## [WORK ITEM]
Could you write out all of the data again, word for word?

[Records from a data collection]
-- -- --

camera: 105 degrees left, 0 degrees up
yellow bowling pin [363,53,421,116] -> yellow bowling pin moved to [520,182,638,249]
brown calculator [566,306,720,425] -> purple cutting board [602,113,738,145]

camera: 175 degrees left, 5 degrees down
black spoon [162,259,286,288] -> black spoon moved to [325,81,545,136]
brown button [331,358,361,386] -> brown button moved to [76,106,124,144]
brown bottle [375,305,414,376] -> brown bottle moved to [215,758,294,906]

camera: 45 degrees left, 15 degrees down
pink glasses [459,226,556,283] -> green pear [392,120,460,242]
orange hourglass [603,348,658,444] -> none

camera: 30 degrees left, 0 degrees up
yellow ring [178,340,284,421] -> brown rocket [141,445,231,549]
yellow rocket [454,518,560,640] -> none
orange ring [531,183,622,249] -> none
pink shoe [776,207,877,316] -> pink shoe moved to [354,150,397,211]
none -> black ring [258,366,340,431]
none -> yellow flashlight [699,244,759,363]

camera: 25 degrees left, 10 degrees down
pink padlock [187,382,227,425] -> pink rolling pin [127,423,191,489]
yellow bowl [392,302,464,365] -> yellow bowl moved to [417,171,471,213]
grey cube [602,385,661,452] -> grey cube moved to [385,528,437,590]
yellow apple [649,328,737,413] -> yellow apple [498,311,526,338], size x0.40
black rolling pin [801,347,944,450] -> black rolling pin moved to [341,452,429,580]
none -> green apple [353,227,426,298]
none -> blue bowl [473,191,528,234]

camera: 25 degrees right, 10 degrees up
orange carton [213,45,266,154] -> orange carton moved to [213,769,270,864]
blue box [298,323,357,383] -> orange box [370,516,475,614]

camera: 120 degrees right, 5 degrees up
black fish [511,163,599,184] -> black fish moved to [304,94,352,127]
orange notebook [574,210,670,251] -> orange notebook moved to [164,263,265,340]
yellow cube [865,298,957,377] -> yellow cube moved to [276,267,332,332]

-- -- --

## [YOUR SOLUTION]
camera: 105 degrees left, 0 degrees up
yellow bowling pin [363,53,421,116] -> yellow bowling pin moved to [520,182,638,249]
brown calculator [566,306,720,425] -> purple cutting board [602,113,738,145]

camera: 175 degrees left, 5 degrees down
black spoon [162,259,286,288] -> black spoon moved to [325,81,545,136]
brown button [331,358,361,386] -> brown button moved to [76,106,124,144]
brown bottle [375,305,414,376] -> brown bottle moved to [215,758,294,906]

camera: 45 degrees left, 15 degrees down
pink glasses [459,226,556,283] -> green pear [392,120,460,242]
orange hourglass [603,348,658,444] -> none

camera: 30 degrees left, 0 degrees up
yellow ring [178,340,284,421] -> brown rocket [141,445,231,549]
yellow rocket [454,518,560,640] -> none
orange ring [531,183,622,249] -> none
pink shoe [776,207,877,316] -> pink shoe moved to [354,150,397,211]
none -> black ring [258,366,340,431]
none -> yellow flashlight [699,244,759,363]

camera: 25 degrees left, 10 degrees down
pink padlock [187,382,227,425] -> pink rolling pin [127,423,191,489]
yellow bowl [392,302,464,365] -> yellow bowl moved to [417,171,471,213]
grey cube [602,385,661,452] -> grey cube moved to [385,528,437,590]
yellow apple [649,328,737,413] -> yellow apple [498,311,526,338], size x0.40
black rolling pin [801,347,944,450] -> black rolling pin moved to [341,452,429,580]
none -> green apple [353,227,426,298]
none -> blue bowl [473,191,528,234]

camera: 25 degrees right, 10 degrees up
orange carton [213,45,266,154] -> orange carton moved to [213,769,270,864]
blue box [298,323,357,383] -> orange box [370,516,475,614]

camera: 120 degrees right, 5 degrees up
black fish [511,163,599,184] -> black fish moved to [304,94,352,127]
orange notebook [574,210,670,251] -> orange notebook moved to [164,263,265,340]
yellow cube [865,298,957,377] -> yellow cube moved to [276,267,332,332]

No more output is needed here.